- [HOW TO COMPLETE THIS TASK] Give the count of lines in the records below that contain "white", with no other words.

- [Extracted records]
----------
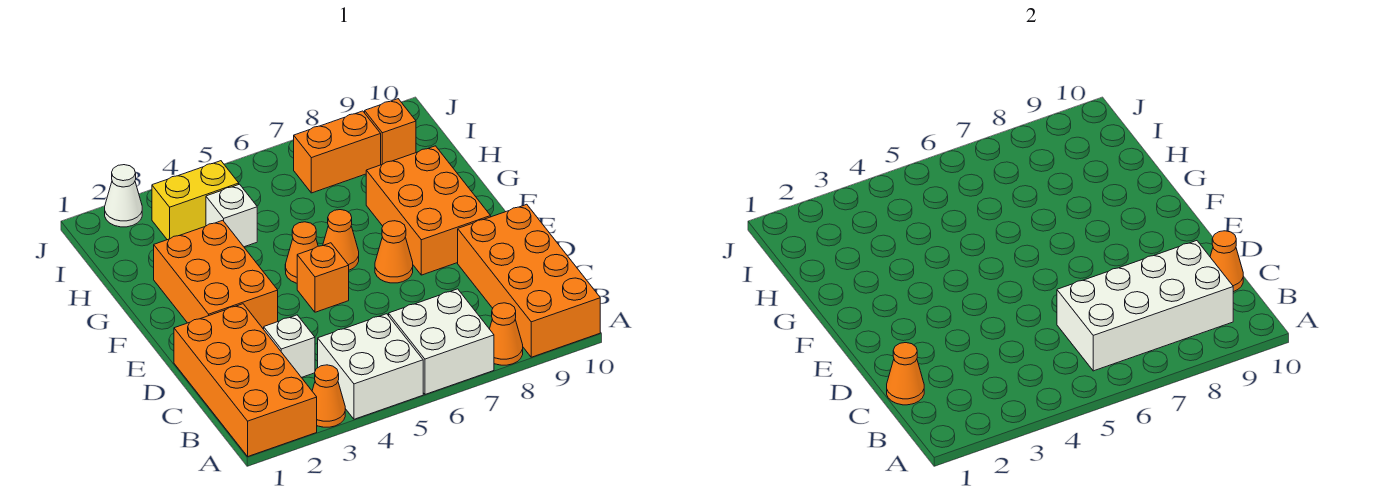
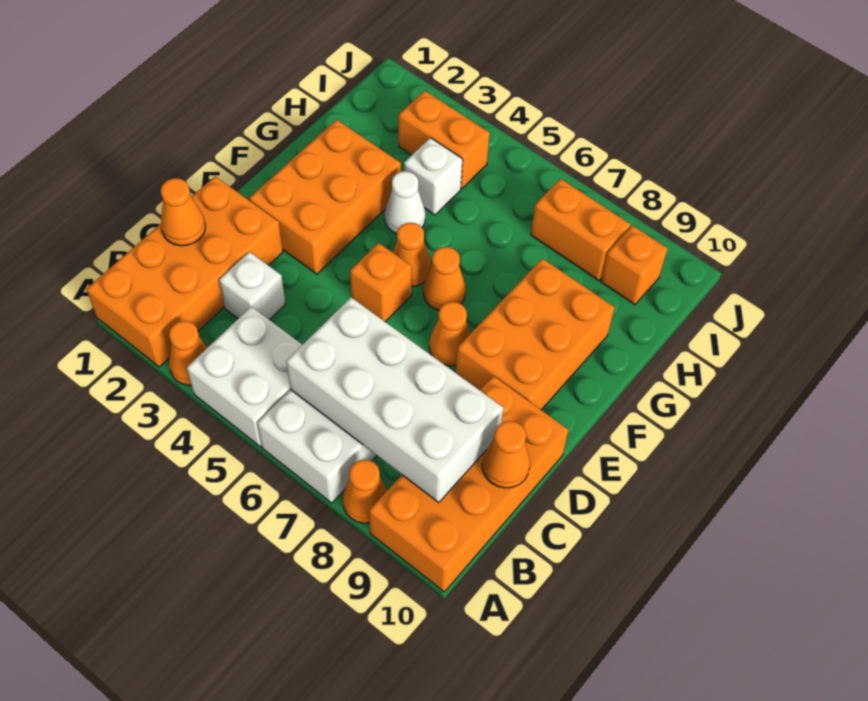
yellow brick I3:I4 level 1 -> orange brick I3:I4 level 1
white cone J2 level 1 -> white cone G4 level 1

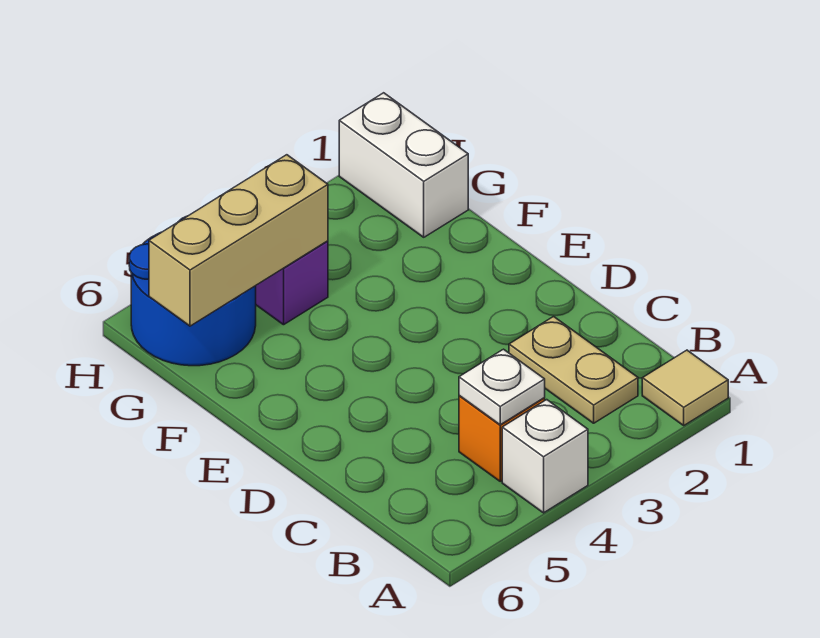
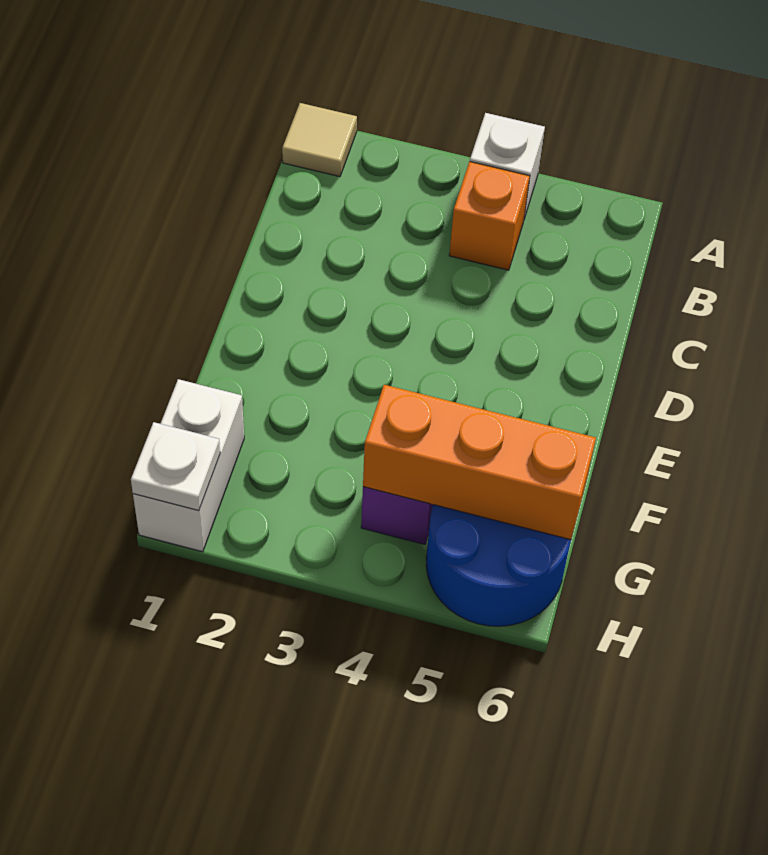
tan plate B2:C2 level 1 -> none
white plate B4 level 2 -> white plate H1 level 2
tan brick G4:G6 level 2 -> orange brick G4:G6 level 2

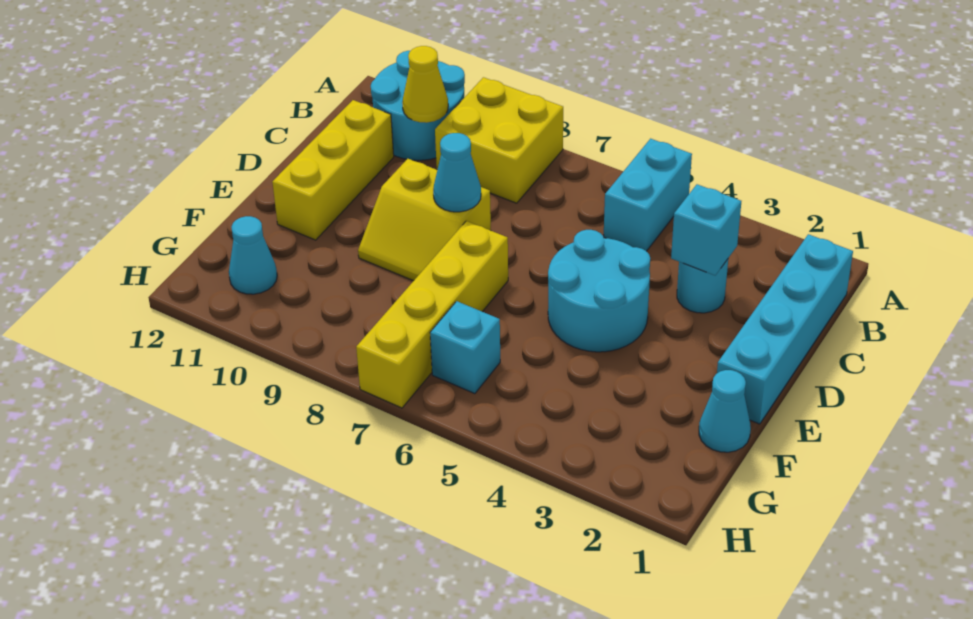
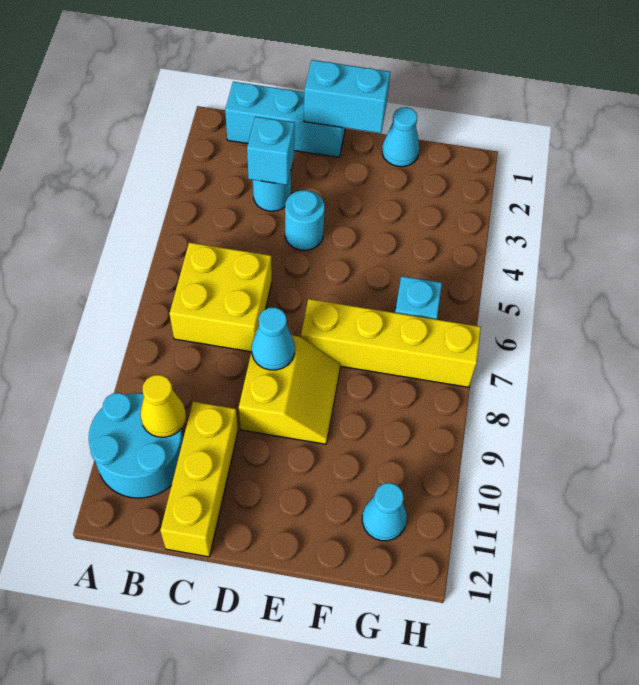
cyan brick A5:B5 level 1 -> cyan brick D1:E1 level 2
yellow brick A8:B9 level 1 -> yellow brick B6:C7 level 1
cyan brick B1:E1 level 1 -> cyan brick B1:D1 level 1
yellow brick C11:E11 level 1 -> yellow brick C10:C12 level 1
cyan round brick D4:E5 level 1 -> cyan round brick D4 level 1

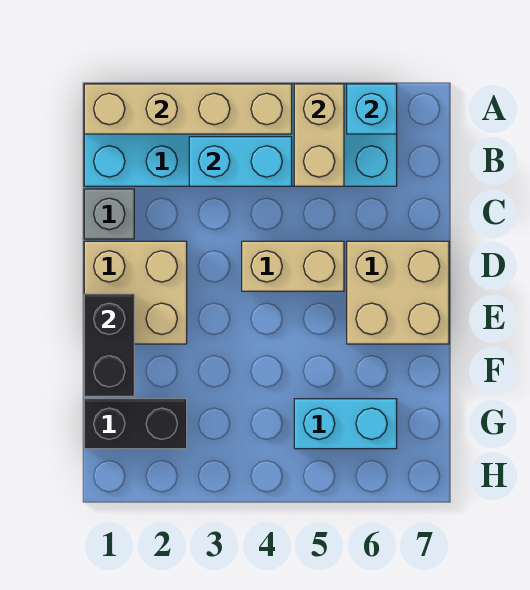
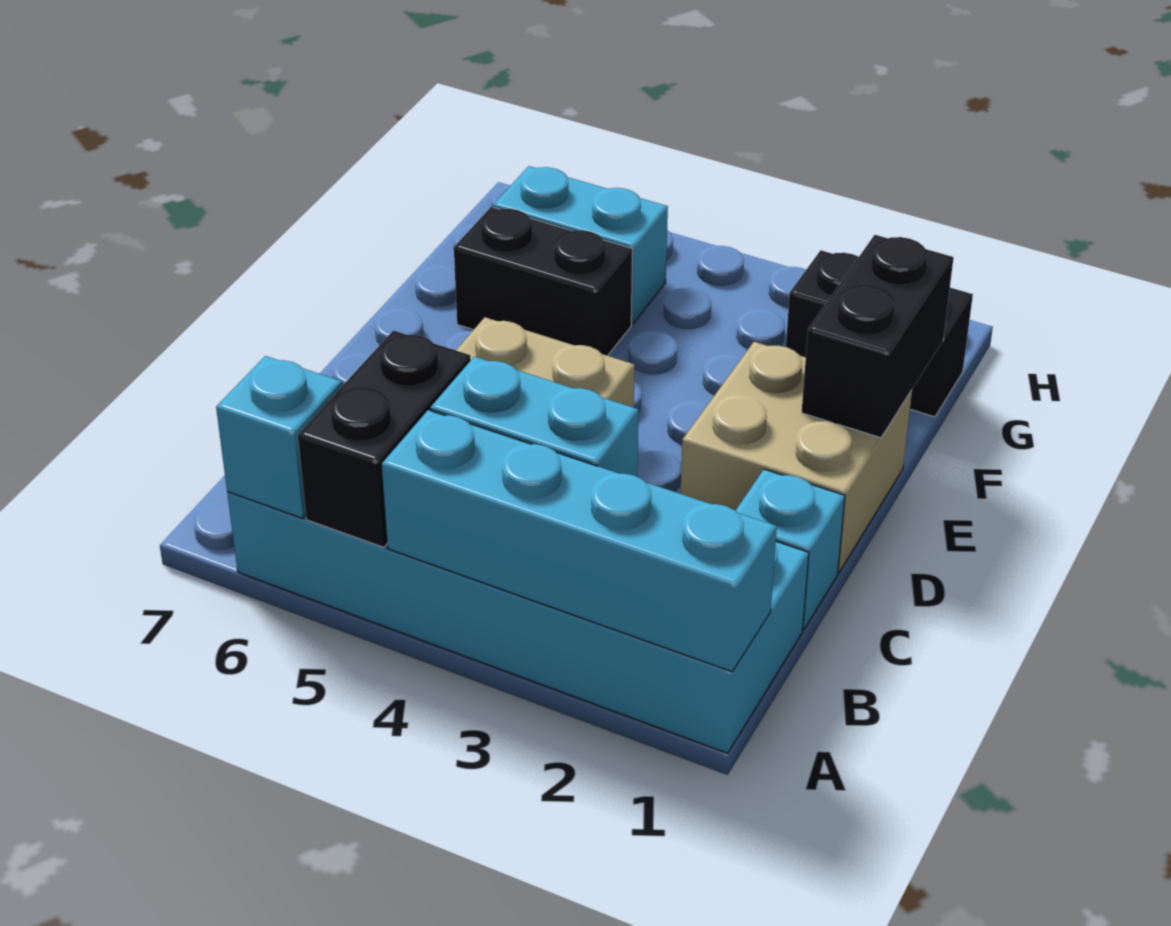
tan brick A1:A4 level 2 -> cyan brick A1:A4 level 2
tan brick A5:B5 level 2 -> black brick A5:B5 level 2
grey brick C1 level 1 -> cyan brick C1 level 1
tan brick D6:E7 level 1 -> none
none -> black brick F5:F6 level 1

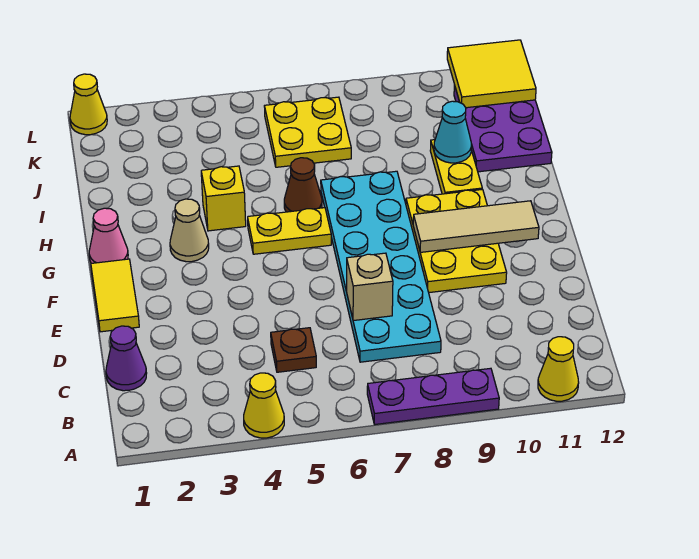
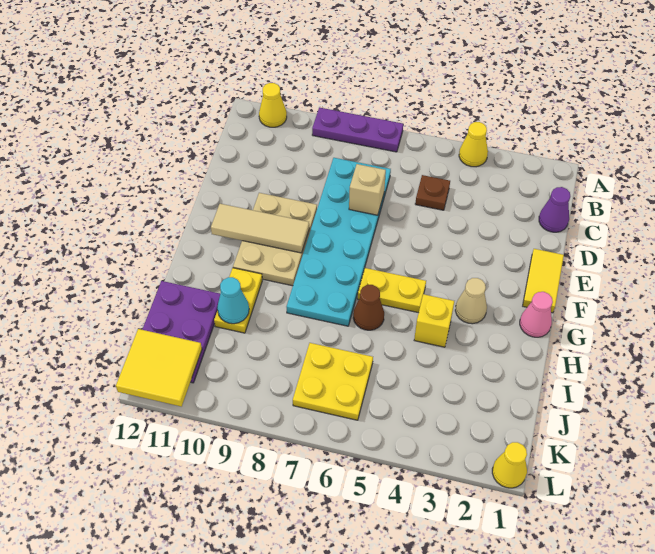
yellow plate E9:G10 level 1 -> tan plate E9:G10 level 1

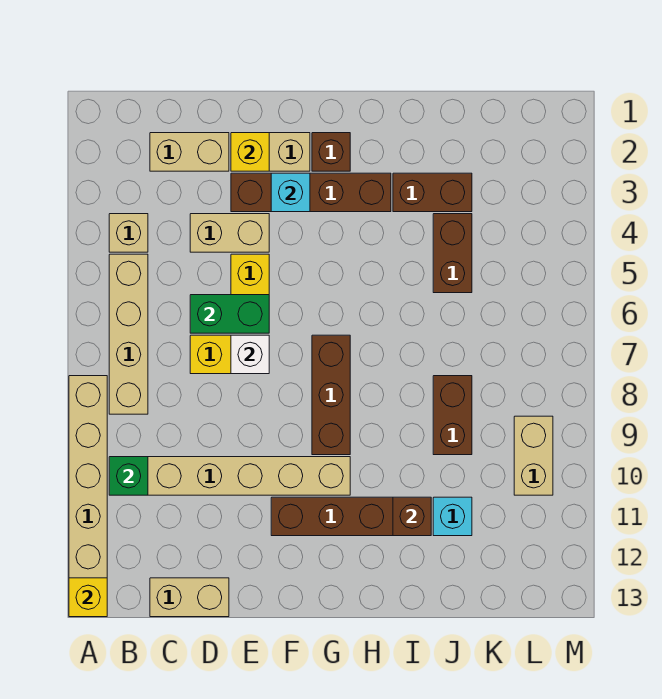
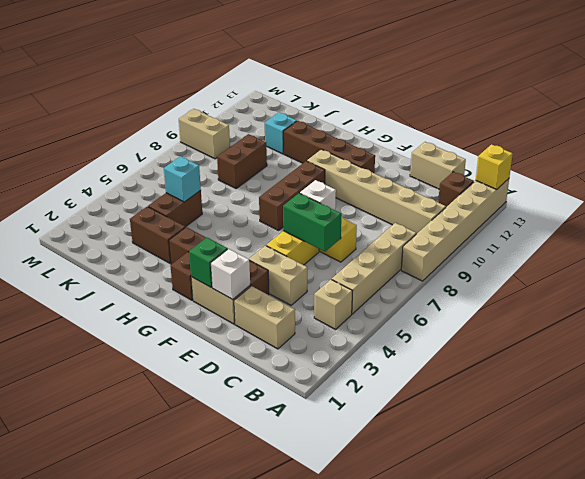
green brick B10 level 2 -> green brick F2 level 2
yellow brick E2 level 2 -> white brick E2 level 2
cyan brick F3 level 2 -> cyan brick J5 level 2
brown brick I11 level 2 -> brown brick B12 level 1
tan brick L9:L10 level 1 -> tan brick L9:M9 level 1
----------
- [SOLUTION] 3